- _Work instructions_
Select every line in the items below that contains the string "appoggiatura", and copy each of those lines.

[Extracted data entries]
- - -
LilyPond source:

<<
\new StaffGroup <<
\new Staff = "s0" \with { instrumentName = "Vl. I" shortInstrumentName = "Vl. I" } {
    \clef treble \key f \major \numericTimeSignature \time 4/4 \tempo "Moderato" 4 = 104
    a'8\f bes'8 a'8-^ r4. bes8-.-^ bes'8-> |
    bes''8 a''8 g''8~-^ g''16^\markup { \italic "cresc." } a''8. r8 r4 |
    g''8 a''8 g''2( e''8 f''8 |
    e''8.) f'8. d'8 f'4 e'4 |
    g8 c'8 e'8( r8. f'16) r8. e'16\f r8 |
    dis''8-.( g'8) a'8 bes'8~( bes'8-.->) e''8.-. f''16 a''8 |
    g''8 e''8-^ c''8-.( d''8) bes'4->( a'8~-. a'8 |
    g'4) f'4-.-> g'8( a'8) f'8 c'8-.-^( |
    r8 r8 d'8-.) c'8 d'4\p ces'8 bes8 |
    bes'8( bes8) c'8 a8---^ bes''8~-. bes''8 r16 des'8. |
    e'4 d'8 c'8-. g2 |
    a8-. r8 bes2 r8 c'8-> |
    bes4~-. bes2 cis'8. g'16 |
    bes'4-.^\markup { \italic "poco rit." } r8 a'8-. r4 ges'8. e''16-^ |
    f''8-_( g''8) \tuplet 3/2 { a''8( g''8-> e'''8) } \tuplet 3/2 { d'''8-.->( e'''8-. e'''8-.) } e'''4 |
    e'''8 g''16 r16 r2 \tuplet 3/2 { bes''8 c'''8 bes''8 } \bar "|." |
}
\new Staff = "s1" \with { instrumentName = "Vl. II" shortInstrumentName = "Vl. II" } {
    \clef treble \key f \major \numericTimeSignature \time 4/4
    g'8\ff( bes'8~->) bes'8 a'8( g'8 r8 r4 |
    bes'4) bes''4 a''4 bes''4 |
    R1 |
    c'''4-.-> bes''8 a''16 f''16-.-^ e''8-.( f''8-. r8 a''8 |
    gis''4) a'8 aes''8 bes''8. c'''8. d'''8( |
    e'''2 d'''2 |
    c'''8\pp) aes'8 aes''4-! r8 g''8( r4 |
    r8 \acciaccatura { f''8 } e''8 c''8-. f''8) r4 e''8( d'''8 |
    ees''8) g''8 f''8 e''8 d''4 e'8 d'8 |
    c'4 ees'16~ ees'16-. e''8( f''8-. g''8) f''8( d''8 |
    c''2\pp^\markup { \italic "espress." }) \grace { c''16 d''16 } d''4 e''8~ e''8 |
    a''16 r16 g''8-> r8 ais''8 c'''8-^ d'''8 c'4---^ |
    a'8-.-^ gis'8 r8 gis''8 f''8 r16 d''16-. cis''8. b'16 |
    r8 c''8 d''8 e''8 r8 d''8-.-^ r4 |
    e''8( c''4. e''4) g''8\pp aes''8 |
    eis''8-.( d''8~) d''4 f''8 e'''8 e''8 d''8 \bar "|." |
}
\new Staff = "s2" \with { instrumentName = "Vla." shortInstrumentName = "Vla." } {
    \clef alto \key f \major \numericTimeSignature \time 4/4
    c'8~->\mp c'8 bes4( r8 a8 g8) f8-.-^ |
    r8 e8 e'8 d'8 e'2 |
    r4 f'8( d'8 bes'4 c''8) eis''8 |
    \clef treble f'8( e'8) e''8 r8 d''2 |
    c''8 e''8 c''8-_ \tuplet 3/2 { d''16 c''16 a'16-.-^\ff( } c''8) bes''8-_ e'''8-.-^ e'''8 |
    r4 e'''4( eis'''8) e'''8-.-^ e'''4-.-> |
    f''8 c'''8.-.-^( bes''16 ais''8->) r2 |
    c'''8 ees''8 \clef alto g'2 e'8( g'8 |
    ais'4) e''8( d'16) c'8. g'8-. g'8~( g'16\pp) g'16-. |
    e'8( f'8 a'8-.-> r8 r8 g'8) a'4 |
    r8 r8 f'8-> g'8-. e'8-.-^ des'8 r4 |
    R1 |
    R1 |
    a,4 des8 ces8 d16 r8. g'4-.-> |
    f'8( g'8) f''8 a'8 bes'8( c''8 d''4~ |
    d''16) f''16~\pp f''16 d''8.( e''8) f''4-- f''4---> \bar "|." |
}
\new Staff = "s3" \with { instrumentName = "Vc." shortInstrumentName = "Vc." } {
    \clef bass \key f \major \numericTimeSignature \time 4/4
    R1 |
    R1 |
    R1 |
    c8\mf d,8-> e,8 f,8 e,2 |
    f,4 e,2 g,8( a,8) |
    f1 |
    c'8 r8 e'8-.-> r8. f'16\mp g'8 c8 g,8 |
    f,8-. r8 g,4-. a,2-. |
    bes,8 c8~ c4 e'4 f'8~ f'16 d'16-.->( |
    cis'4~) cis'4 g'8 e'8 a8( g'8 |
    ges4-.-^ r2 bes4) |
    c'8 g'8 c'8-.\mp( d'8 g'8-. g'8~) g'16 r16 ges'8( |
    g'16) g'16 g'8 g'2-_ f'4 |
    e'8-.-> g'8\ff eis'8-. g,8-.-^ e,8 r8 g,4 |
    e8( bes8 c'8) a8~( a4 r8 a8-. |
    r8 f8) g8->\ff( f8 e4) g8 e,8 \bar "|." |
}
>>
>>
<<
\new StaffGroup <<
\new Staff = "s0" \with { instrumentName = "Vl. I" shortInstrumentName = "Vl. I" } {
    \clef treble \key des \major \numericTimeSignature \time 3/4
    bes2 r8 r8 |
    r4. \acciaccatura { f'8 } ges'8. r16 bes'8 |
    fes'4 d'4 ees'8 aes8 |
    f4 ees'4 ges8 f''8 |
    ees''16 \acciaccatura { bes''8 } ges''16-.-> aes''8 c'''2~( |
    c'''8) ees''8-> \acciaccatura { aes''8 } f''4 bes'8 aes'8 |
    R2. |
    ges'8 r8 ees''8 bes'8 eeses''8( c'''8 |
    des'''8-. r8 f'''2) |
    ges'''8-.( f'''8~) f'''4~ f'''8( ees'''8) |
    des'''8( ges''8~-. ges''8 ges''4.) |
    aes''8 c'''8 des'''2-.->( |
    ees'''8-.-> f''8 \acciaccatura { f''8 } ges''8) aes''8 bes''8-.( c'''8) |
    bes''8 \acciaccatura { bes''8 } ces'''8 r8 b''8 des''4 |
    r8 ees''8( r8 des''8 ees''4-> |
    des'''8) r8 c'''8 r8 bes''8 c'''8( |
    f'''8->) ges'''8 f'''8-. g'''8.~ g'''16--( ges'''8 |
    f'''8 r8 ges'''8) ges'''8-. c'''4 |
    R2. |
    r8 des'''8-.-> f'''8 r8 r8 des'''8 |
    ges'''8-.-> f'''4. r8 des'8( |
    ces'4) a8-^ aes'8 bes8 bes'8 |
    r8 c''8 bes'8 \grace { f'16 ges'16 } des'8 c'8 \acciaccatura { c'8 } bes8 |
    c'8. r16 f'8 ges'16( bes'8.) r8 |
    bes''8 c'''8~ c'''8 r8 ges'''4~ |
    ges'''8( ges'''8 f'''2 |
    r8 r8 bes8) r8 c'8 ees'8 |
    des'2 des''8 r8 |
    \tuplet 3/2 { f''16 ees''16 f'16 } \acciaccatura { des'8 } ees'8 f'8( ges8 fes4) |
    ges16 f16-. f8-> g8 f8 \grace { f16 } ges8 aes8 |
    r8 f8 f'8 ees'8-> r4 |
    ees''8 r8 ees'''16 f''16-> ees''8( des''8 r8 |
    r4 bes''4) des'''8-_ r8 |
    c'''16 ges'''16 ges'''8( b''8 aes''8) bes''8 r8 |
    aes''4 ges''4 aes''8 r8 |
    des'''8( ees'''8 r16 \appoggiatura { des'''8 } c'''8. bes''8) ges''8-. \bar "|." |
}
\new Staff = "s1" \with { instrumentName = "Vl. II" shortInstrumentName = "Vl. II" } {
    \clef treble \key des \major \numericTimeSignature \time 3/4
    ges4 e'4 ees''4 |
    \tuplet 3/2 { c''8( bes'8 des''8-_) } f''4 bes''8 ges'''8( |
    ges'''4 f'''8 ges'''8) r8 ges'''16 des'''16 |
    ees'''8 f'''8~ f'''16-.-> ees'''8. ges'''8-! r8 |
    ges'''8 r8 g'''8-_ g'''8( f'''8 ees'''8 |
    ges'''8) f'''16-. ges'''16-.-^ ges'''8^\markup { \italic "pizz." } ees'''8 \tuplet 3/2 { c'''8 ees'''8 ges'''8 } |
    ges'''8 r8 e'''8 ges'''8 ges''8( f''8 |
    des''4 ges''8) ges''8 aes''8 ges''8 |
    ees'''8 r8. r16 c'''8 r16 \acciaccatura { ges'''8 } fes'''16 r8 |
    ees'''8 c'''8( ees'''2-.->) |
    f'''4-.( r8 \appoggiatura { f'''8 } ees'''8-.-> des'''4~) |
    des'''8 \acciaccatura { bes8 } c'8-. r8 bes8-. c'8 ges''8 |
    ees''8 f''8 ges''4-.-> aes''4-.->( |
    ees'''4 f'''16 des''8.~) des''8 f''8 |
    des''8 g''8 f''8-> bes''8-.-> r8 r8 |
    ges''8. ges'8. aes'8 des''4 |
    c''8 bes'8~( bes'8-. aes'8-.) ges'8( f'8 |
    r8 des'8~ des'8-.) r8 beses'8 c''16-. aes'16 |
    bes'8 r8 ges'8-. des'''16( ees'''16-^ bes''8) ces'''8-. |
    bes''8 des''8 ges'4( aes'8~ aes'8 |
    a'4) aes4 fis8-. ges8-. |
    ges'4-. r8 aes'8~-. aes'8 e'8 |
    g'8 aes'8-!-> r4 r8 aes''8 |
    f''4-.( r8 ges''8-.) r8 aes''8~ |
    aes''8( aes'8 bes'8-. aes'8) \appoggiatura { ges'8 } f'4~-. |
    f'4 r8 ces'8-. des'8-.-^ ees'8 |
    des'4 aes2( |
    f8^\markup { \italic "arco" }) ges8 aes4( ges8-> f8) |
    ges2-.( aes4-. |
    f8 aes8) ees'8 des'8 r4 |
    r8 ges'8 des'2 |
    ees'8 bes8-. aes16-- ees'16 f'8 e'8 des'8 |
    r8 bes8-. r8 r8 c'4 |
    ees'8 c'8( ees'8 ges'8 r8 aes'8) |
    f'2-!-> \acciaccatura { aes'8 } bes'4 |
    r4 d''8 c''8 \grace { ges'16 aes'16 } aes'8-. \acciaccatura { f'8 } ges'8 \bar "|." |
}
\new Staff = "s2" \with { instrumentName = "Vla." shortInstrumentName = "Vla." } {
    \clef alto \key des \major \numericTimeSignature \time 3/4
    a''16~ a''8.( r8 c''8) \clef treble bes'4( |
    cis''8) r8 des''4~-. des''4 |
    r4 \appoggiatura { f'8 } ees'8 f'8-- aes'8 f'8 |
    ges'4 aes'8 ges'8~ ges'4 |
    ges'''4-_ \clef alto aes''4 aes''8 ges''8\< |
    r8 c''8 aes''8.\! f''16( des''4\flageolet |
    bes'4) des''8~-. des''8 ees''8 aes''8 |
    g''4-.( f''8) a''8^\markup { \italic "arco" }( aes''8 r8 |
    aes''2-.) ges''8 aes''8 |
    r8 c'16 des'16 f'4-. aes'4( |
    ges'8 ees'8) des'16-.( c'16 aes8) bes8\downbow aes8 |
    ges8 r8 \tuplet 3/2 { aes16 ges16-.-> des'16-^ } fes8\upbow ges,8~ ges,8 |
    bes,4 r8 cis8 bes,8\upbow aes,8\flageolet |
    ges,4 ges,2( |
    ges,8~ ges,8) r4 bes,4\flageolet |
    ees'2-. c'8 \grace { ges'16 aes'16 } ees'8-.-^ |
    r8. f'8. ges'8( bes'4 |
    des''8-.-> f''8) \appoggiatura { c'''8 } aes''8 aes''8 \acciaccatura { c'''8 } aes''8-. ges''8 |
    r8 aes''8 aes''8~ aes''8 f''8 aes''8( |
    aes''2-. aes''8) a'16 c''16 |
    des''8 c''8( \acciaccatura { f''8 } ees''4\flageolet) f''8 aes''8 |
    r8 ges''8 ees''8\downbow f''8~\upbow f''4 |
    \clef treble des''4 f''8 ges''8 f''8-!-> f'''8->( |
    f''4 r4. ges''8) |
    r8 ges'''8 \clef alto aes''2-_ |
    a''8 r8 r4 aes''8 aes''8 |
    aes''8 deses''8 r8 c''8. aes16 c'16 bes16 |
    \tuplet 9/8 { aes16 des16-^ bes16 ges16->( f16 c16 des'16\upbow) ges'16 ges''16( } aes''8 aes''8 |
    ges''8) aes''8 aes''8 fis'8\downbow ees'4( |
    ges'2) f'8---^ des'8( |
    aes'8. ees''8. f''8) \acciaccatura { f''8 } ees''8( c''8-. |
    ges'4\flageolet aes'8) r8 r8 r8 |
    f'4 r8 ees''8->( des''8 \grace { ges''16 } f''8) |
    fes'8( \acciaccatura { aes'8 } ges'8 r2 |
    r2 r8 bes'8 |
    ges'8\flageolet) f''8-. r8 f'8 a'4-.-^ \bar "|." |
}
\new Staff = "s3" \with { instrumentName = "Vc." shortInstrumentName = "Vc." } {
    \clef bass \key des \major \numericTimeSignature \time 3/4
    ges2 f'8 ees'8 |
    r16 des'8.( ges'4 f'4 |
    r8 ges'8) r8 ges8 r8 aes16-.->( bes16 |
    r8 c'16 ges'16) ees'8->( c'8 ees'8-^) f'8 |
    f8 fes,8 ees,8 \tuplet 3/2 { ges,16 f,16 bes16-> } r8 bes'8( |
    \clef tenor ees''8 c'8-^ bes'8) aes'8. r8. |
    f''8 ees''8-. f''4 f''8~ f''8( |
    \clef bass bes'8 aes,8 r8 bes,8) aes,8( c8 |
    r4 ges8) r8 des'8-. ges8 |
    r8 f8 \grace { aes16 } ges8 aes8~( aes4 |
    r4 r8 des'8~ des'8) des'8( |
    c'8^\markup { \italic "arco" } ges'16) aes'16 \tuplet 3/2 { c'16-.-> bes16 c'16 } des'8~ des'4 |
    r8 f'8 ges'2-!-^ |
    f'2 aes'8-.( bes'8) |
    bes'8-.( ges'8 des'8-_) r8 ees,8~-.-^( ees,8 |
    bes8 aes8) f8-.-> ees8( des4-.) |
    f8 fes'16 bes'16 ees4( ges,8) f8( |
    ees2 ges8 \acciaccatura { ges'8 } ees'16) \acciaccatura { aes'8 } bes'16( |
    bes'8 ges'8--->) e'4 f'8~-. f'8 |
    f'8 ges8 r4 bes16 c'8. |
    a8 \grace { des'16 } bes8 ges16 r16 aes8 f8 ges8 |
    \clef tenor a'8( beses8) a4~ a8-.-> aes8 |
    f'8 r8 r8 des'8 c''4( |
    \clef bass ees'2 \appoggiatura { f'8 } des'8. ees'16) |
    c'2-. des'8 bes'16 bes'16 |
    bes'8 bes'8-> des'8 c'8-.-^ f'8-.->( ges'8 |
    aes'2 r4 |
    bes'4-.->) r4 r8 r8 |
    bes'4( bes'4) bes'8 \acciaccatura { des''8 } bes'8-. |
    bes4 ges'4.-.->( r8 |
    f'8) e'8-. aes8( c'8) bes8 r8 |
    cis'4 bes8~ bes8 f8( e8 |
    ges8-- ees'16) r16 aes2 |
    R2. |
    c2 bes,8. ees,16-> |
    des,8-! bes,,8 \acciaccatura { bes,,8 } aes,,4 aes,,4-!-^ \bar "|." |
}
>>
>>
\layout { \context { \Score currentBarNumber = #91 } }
- - -
- _Response to this exercise_
    des'''8( ees'''8 r16 \appoggiatura { des'''8 } c'''8. bes''8) ges''8-. \bar "|." |
    f'''4-.( r8 \appoggiatura { f'''8 } ees'''8-.-> des'''4~) |
    aes''8( aes'8 bes'8-. aes'8) \appoggiatura { ges'8 } f'4~-. |
    r4 \appoggiatura { f'8 } ees'8 f'8-- aes'8 f'8 |
    des''8-.-> f''8) \appoggiatura { c'''8 } aes''8 aes''8 \acciaccatura { c'''8 } aes''8-. ges''8 |
    \clef bass ees'2 \appoggiatura { f'8 } des'8. ees'16) |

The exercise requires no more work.